Instructions for the task —
Using the data below, return the stretch from the line that contains "green brick H5:H6" through the line that contains "black cone I10", both included, exactly as it stands and nothing beyond it.

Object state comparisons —

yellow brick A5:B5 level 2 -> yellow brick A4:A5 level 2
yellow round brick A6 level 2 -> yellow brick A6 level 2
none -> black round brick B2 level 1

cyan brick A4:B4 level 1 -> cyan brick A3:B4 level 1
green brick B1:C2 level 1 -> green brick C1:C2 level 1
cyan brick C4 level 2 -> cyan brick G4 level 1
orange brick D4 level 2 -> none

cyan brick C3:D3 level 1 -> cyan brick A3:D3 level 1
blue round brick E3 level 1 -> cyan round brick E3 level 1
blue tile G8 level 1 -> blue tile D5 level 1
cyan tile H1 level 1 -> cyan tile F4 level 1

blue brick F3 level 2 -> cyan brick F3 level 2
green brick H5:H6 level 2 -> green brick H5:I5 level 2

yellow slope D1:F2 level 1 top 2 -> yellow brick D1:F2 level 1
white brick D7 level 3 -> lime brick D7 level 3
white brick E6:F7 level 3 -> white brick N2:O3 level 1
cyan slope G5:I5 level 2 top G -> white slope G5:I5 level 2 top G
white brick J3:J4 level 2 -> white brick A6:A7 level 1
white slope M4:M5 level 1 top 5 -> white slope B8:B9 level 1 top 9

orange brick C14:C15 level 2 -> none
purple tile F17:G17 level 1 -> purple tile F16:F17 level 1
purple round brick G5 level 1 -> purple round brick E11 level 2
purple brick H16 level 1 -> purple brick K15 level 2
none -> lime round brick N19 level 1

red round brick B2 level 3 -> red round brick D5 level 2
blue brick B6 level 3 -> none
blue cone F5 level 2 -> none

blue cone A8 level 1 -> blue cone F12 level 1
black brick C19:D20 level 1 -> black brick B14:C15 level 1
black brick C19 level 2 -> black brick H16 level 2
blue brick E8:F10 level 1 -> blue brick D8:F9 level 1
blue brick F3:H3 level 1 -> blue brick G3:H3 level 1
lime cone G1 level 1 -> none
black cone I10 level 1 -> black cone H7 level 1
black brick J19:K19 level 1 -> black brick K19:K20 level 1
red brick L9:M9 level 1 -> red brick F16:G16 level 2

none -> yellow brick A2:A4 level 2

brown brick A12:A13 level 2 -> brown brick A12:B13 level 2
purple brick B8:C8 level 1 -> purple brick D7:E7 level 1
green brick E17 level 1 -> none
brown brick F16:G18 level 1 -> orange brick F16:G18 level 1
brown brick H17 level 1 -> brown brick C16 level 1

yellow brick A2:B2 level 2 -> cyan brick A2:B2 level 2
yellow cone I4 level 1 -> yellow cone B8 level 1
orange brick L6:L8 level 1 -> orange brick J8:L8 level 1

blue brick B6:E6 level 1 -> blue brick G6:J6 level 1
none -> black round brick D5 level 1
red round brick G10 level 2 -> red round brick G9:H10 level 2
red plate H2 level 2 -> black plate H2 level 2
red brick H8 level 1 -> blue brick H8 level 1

Output of the exercise —
green brick H5:H6 level 2 -> green brick H5:I5 level 2

yellow slope D1:F2 level 1 top 2 -> yellow brick D1:F2 level 1
white brick D7 level 3 -> lime brick D7 level 3
white brick E6:F7 level 3 -> white brick N2:O3 level 1
cyan slope G5:I5 level 2 top G -> white slope G5:I5 level 2 top G
white brick J3:J4 level 2 -> white brick A6:A7 level 1
white slope M4:M5 level 1 top 5 -> white slope B8:B9 level 1 top 9

orange brick C14:C15 level 2 -> none
purple tile F17:G17 level 1 -> purple tile F16:F17 level 1
purple round brick G5 level 1 -> purple round brick E11 level 2
purple brick H16 level 1 -> purple brick K15 level 2
none -> lime round brick N19 level 1

red round brick B2 level 3 -> red round brick D5 level 2
blue brick B6 level 3 -> none
blue cone F5 level 2 -> none

blue cone A8 level 1 -> blue cone F12 level 1
black brick C19:D20 level 1 -> black brick B14:C15 level 1
black brick C19 level 2 -> black brick H16 level 2
blue brick E8:F10 level 1 -> blue brick D8:F9 level 1
blue brick F3:H3 level 1 -> blue brick G3:H3 level 1
lime cone G1 level 1 -> none
black cone I10 level 1 -> black cone H7 level 1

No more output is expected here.